#### Data for processing ####

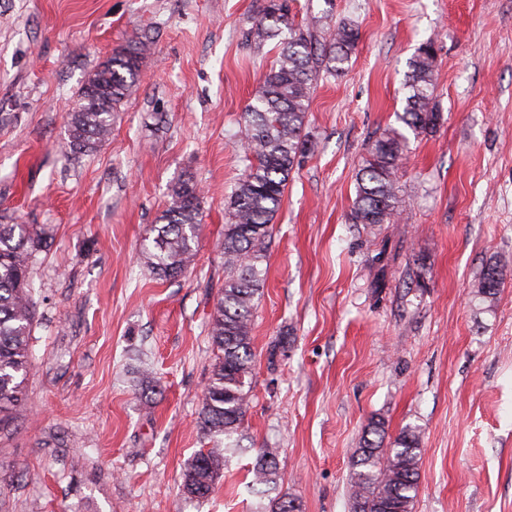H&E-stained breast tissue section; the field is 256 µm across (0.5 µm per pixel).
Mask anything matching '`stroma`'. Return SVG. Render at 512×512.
<instances>
[{
    "label": "stroma",
    "mask_w": 512,
    "mask_h": 512,
    "mask_svg": "<svg viewBox=\"0 0 512 512\" xmlns=\"http://www.w3.org/2000/svg\"><path fill=\"white\" fill-rule=\"evenodd\" d=\"M263 0H0V222L42 224L27 402L0 429V512H254L247 470L279 449L275 497L350 512L370 420L420 429L413 512H512V0H293L296 24L356 26L344 70L321 73L257 301L250 410L203 503L181 474L199 426L224 283V202L246 162L243 113L276 51L246 34ZM150 43L111 138L66 152L88 76ZM435 50L441 121L398 171L403 218L354 224L355 174L404 107L401 82ZM205 190L194 266L158 280L142 260L168 189ZM284 342L277 356L272 345ZM507 277V265L499 262H490L484 267L478 283V294L484 299H496L500 288Z\"/></svg>",
    "instance_id": "obj_1"
}]
</instances>
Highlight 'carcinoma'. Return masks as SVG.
Masks as SVG:
<instances>
[{
	"instance_id": "carcinoma-1",
	"label": "carcinoma",
	"mask_w": 512,
	"mask_h": 512,
	"mask_svg": "<svg viewBox=\"0 0 512 512\" xmlns=\"http://www.w3.org/2000/svg\"><path fill=\"white\" fill-rule=\"evenodd\" d=\"M321 27L323 18L318 16L295 24L288 0H265L261 18L248 32V41L257 50L279 40L278 55L244 112L240 143L249 165L225 208L224 287L209 324L217 354L199 417L200 429L215 445L196 452L182 472L185 498L197 503L209 497L231 456L242 451L235 435L250 408L253 321L266 278L272 221L294 167L316 149L304 133L311 89L321 71L339 72L360 40L358 29L339 23L330 40L321 43L315 38ZM430 49V43L423 44L404 74L405 105L397 114L403 129H387L373 140L356 174L350 212L354 224H396L401 217L397 172L409 144L406 132L416 138L428 135L440 119ZM148 50L145 41L116 50L88 77L67 115L69 152L91 153L110 139L114 111L134 92L141 56ZM202 202L193 175L183 174L171 185L167 207L142 252L158 279H175L194 265ZM48 238L40 224H0V424L25 403L35 319L30 271ZM506 277L507 265L486 264L478 294L496 299ZM384 437L383 424L373 421L368 437L354 452L350 512H412L419 480V431L403 428L387 448ZM251 473L250 488L258 494L271 490L279 473L278 449H259Z\"/></svg>"
}]
</instances>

####

Task —
Write the material out again exactly as it appears, dropping the pictures.

Final result —
H&E-stained breast tissue section; the field is 256 µm across (0.5 µm per pixel).
Mask anything matching '`stroma`'. Return SVG. Render at 512×512.
<instances>
[{
    "label": "stroma",
    "mask_w": 512,
    "mask_h": 512,
    "mask_svg": "<svg viewBox=\"0 0 512 512\" xmlns=\"http://www.w3.org/2000/svg\"><path fill=\"white\" fill-rule=\"evenodd\" d=\"M263 0H0V222L42 224L27 402L0 429V512H254L247 470L279 449L275 497L350 512L370 420L420 429L413 512H512V0H293L296 24L356 26L344 70L321 73L257 301L250 410L203 503L181 474L199 426L224 283V202L246 162L243 113L276 51L246 34ZM150 43L111 138L66 152L88 76ZM435 50L441 121L398 171L403 218L354 224L355 174L404 107L401 82ZM205 190L194 266L158 280L142 260L168 189ZM284 342L277 356L272 345ZM507 277V265L499 262H490L484 267L478 283V294L484 299H496L500 288Z\"/></svg>",
    "instance_id": "obj_1"
}]
</instances>
Highlight 'carcinoma'. Return masks as SVG.
Masks as SVG:
<instances>
[{
	"instance_id": "carcinoma-1",
	"label": "carcinoma",
	"mask_w": 512,
	"mask_h": 512,
	"mask_svg": "<svg viewBox=\"0 0 512 512\" xmlns=\"http://www.w3.org/2000/svg\"><path fill=\"white\" fill-rule=\"evenodd\" d=\"M321 27L323 18L318 16L295 24L288 0H265L261 18L248 32V41L257 50L279 40L278 55L244 112L240 143L249 165L225 208L224 287L209 324L217 354L199 417L200 429L215 445L196 452L182 472L185 498L197 503L209 497L231 456L242 451L235 435L250 408L253 321L266 278L272 221L294 167L316 149L304 133L311 89L321 71L339 72L360 40L358 29L339 23L330 40L321 43L315 38ZM430 49V43L423 44L404 74L405 105L397 114L403 129H387L373 140L356 174L350 212L354 224H396L401 217L397 172L409 144L406 132L416 138L428 135L440 119ZM148 50L145 41L116 50L88 77L67 115L69 152L91 153L110 139L114 111L134 92L141 56ZM202 202L193 175L183 174L171 185L167 207L142 252L158 279H175L194 265ZM48 238L40 224H0V424L25 403L35 319L30 271ZM506 277L507 265L486 264L478 294L496 299ZM384 437L383 424L373 421L368 437L354 452L350 512H412L419 480V431L403 428L387 448ZM251 473L250 488L258 494L271 490L279 473L278 449H259Z\"/></svg>"
}]
</instances>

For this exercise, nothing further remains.